**EXTRACTED DATA:**
----------

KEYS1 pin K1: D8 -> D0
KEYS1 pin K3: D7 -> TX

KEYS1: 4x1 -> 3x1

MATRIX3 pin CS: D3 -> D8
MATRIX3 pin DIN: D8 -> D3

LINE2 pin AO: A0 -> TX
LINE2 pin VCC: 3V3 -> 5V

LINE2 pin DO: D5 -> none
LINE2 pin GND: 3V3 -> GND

----------

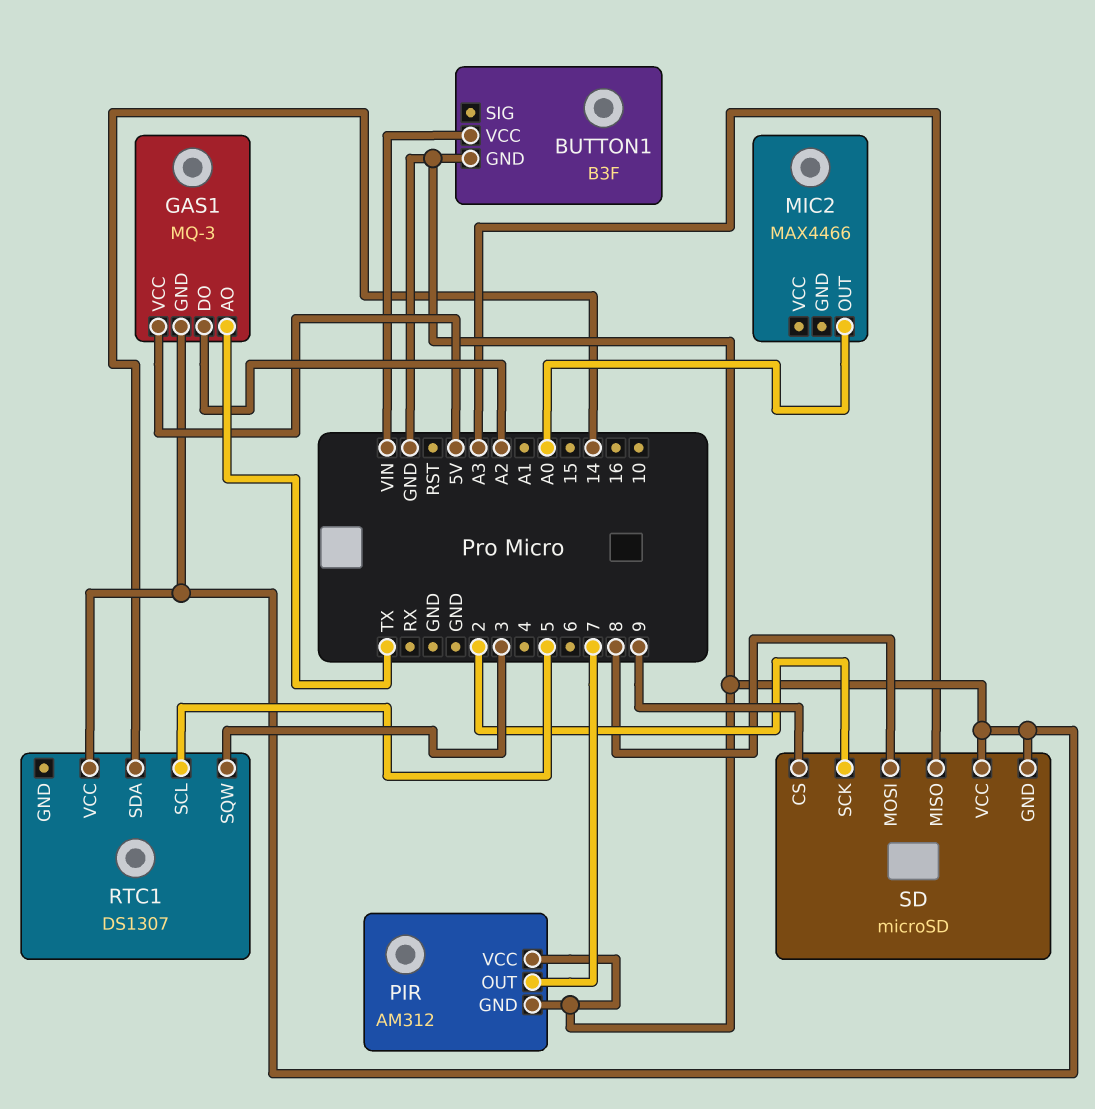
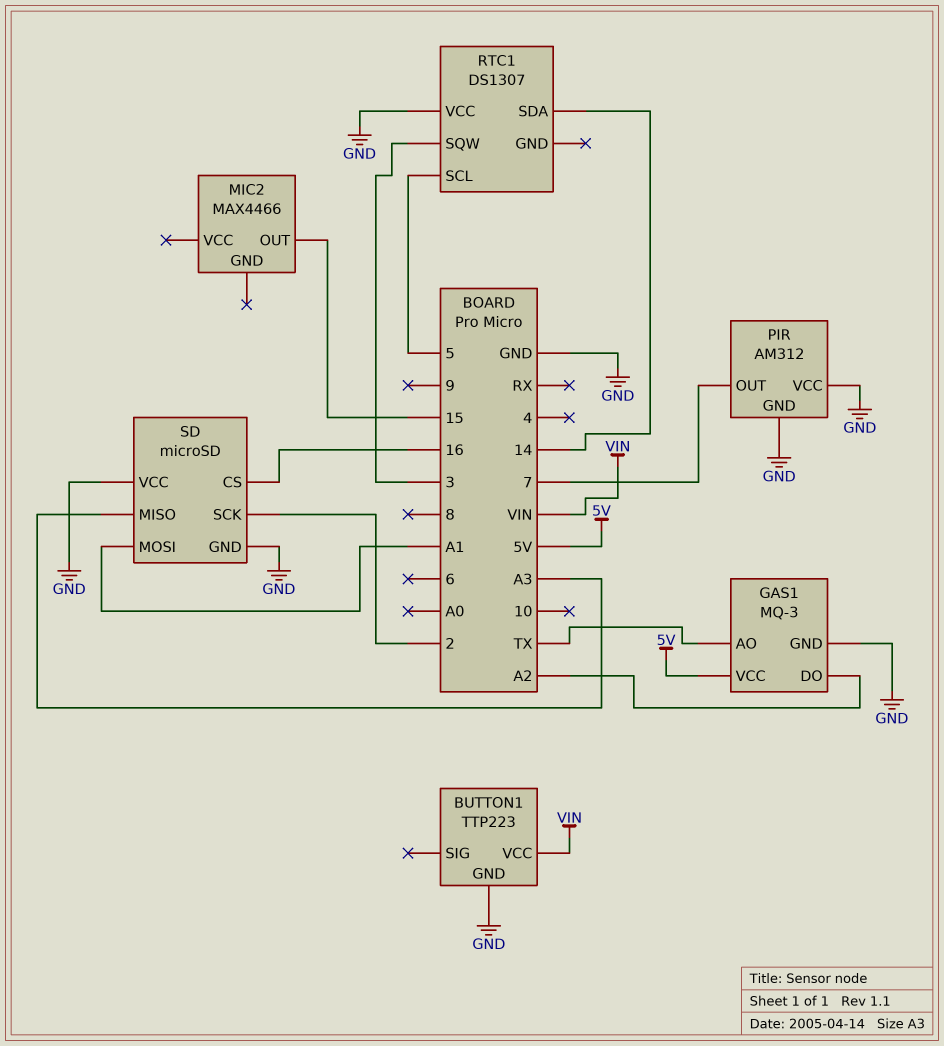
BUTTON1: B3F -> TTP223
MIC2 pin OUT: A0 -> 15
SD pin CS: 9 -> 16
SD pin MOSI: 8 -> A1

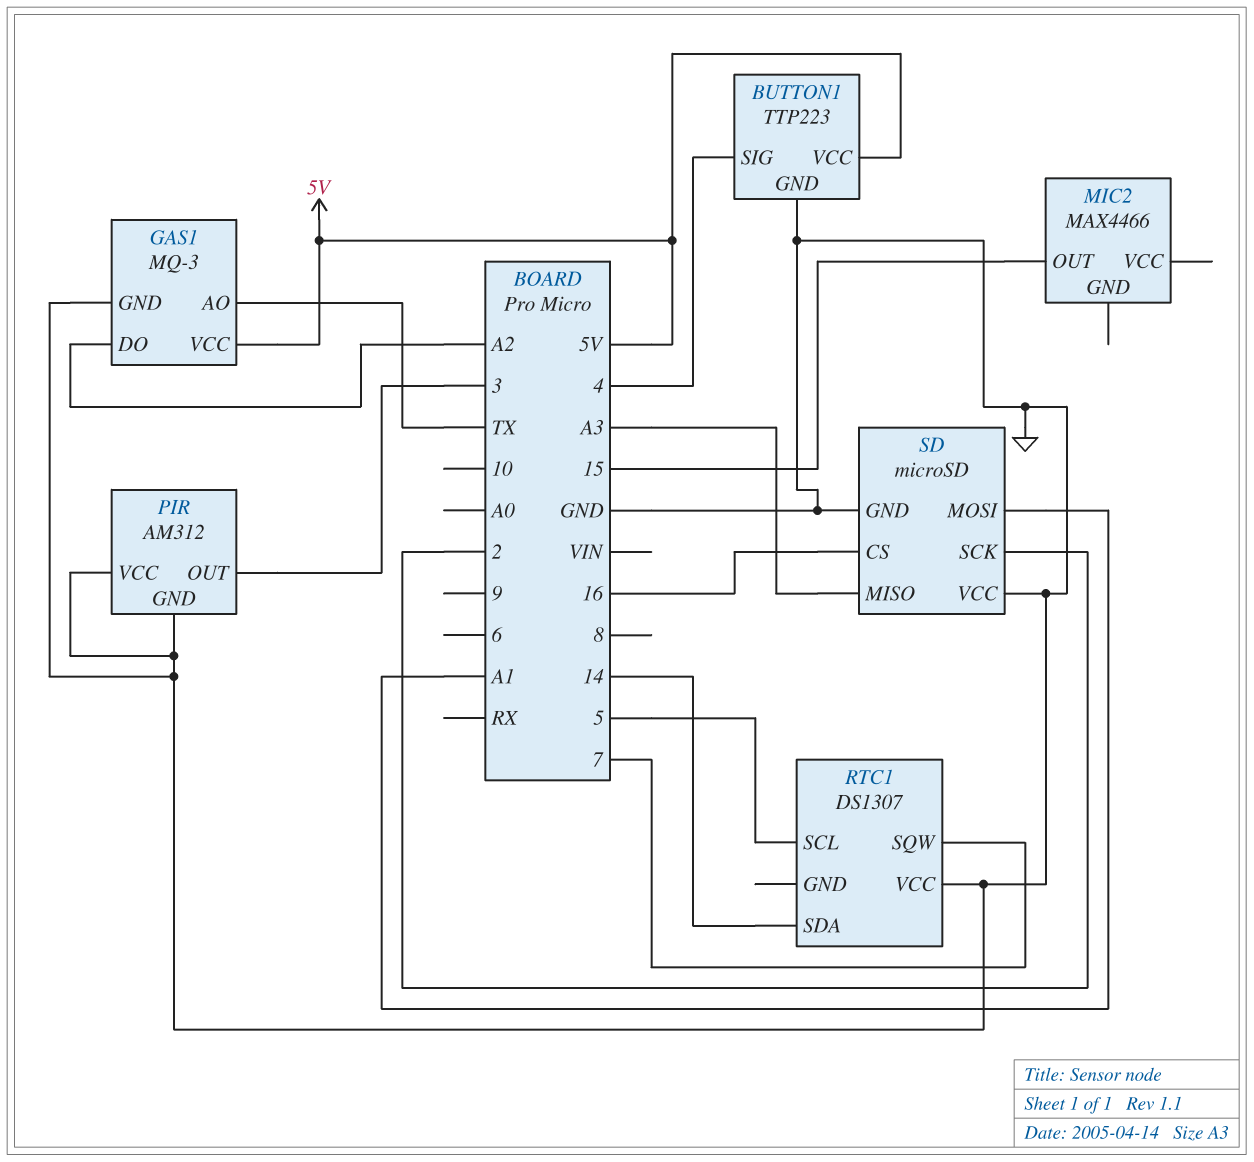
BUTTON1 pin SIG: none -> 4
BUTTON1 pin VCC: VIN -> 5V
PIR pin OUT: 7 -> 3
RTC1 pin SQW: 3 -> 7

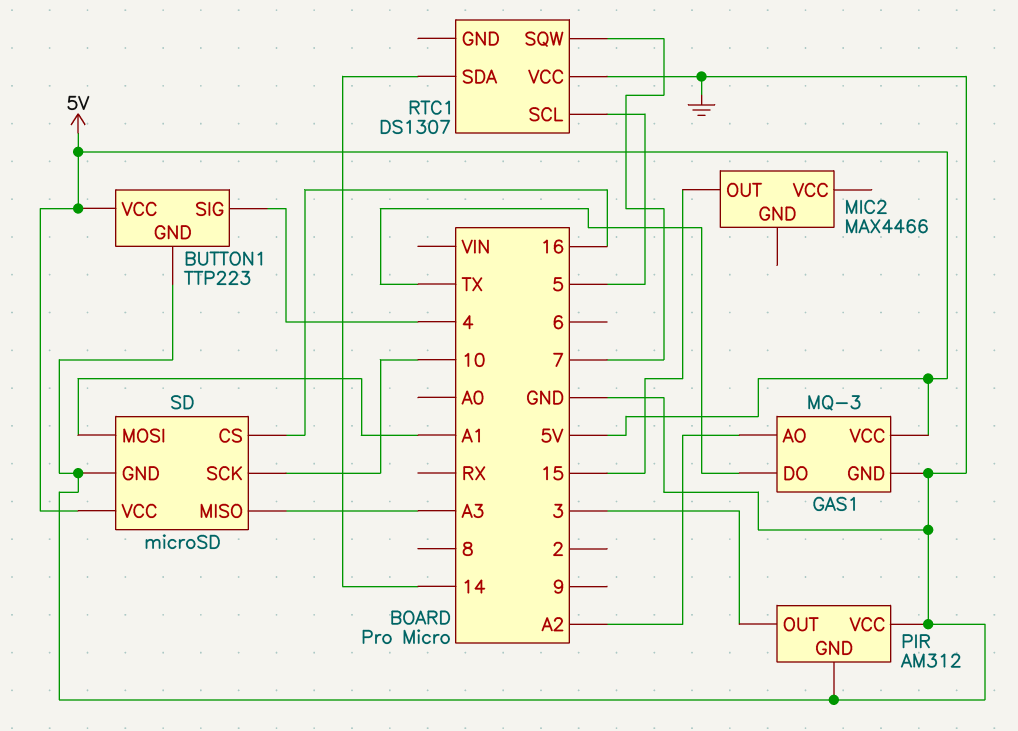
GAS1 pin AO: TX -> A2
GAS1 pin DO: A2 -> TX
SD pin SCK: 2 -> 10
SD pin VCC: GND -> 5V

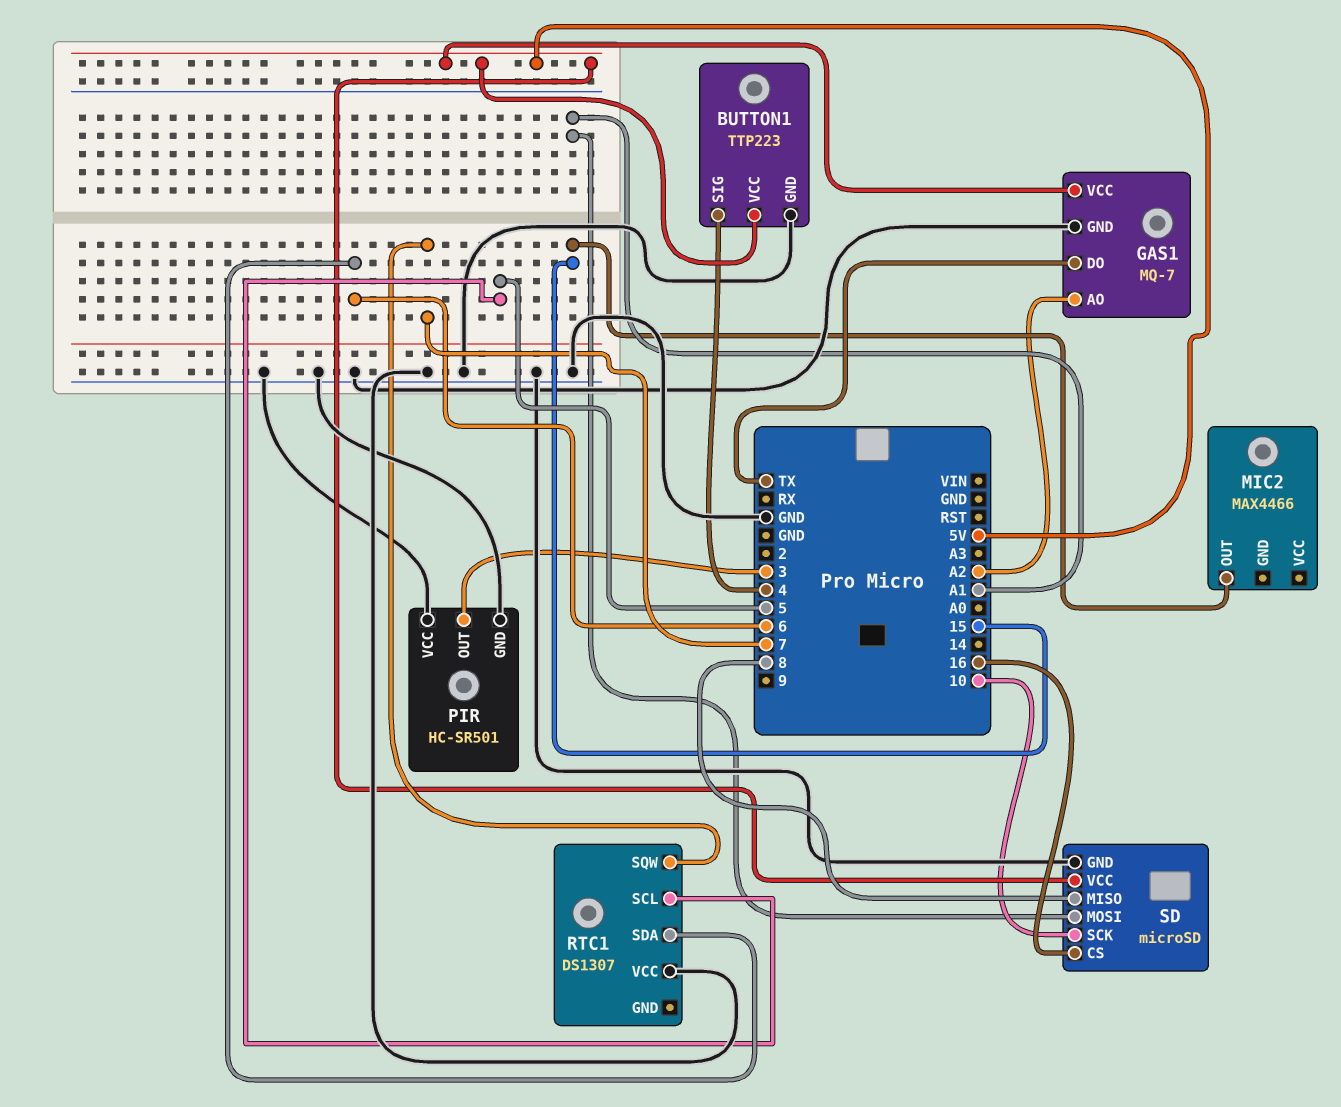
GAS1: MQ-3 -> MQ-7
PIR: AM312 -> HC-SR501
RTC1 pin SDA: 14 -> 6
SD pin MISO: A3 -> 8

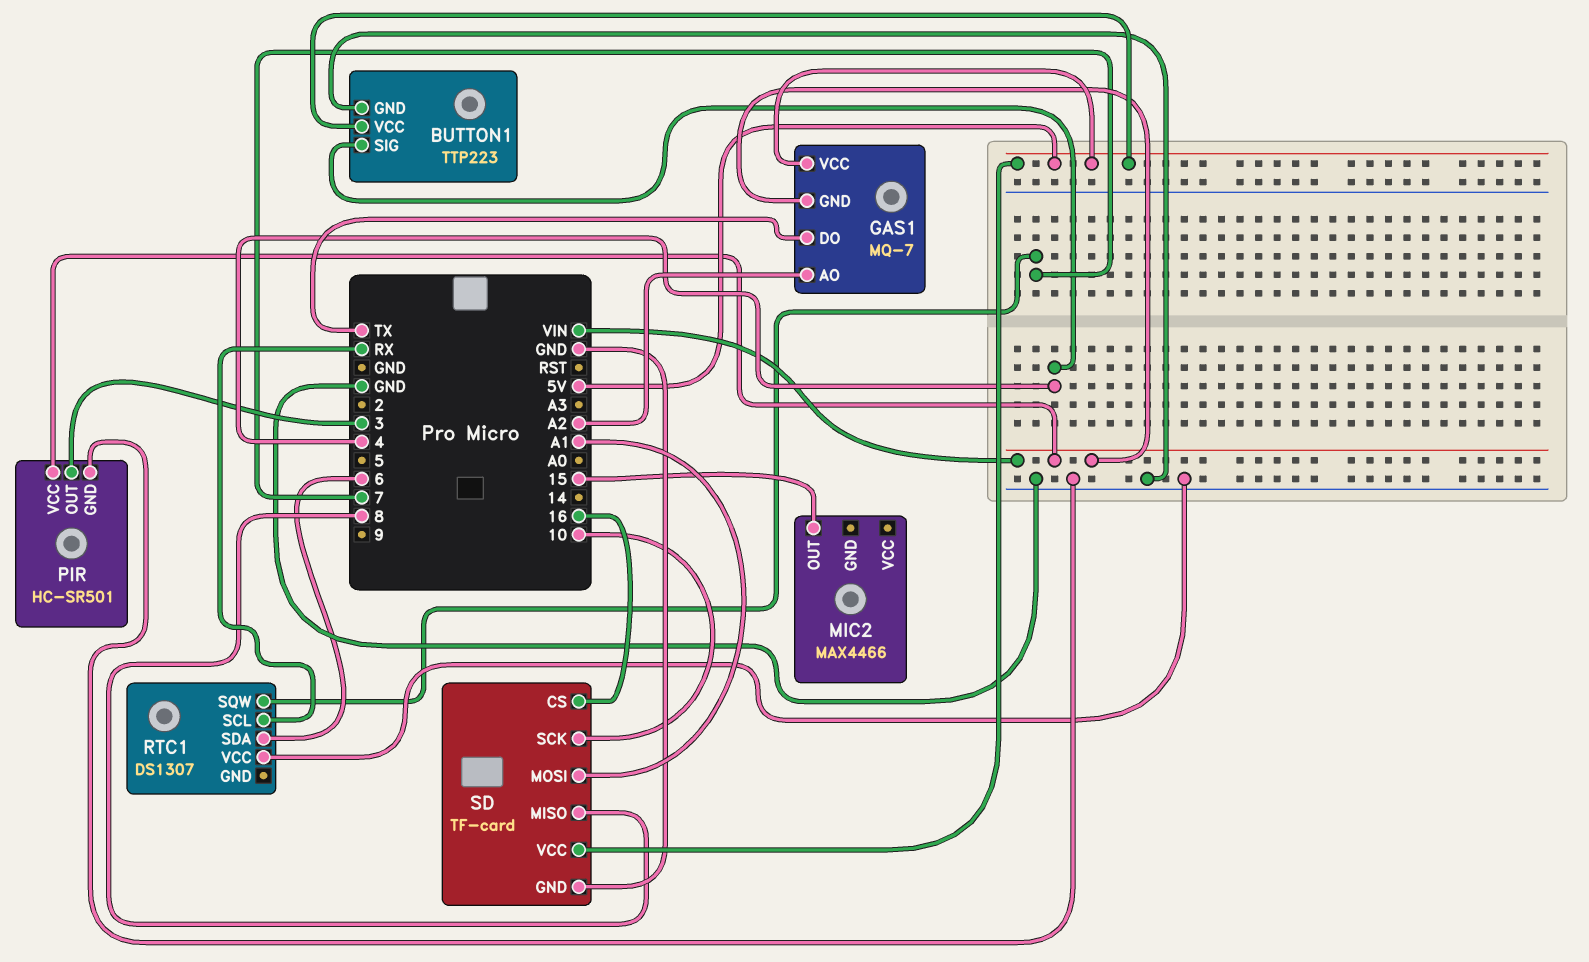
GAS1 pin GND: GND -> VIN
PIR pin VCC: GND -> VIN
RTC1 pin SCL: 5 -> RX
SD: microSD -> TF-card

----------

**REQUIRED WORK:**
Among the entries, how many lines hold the string "none"? Answer with a bare number.

**REPLY:**
2